▸ **The data**:
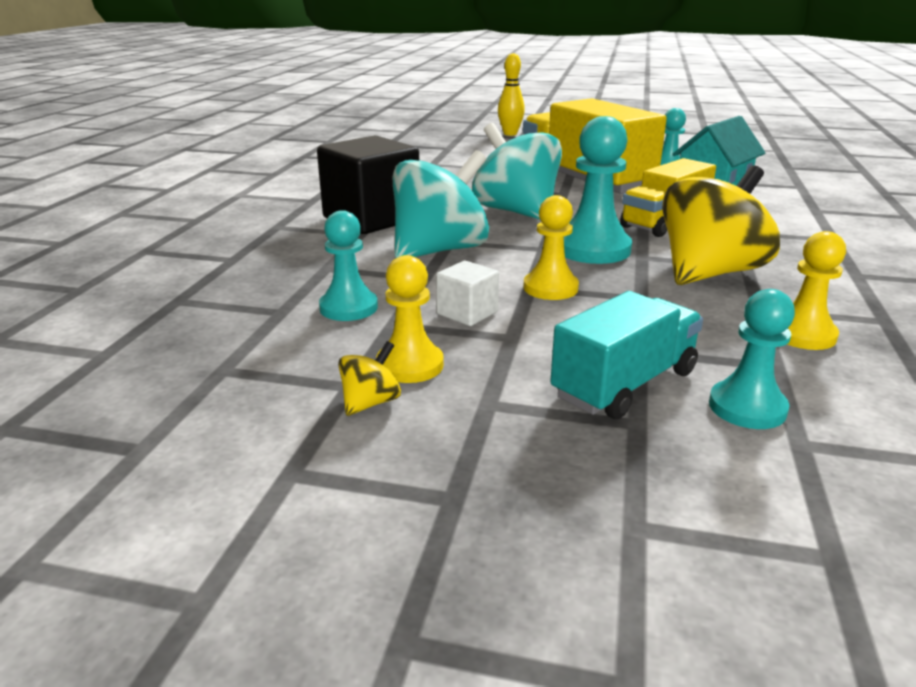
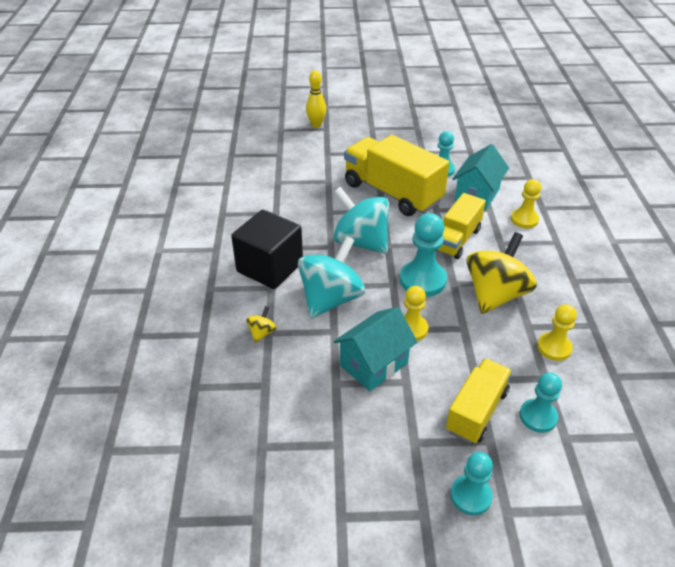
camera: 15 degrees left, 15 degrees up
(348, 308) = (303, 373): turquoise pawn -> turquoise pawn (470, 496)
(370, 403) = (356, 456): yellow spinning top -> yellow spinning top (262, 333)
(410, 365) = (362, 420): yellow pawn -> yellow pawn (524, 219)
(467, 313) = (374, 364): white cube -> turquoise house
(624, 384) = (476, 411): turquoise truck -> yellow truck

▸ **Task details**: Scan the listing above and identify each line holding the string "turquoise"; copy every such line.

▸ **Result for this task**:
(348, 308) = (303, 373): turquoise pawn -> turquoise pawn (470, 496)
(467, 313) = (374, 364): white cube -> turquoise house
(624, 384) = (476, 411): turquoise truck -> yellow truck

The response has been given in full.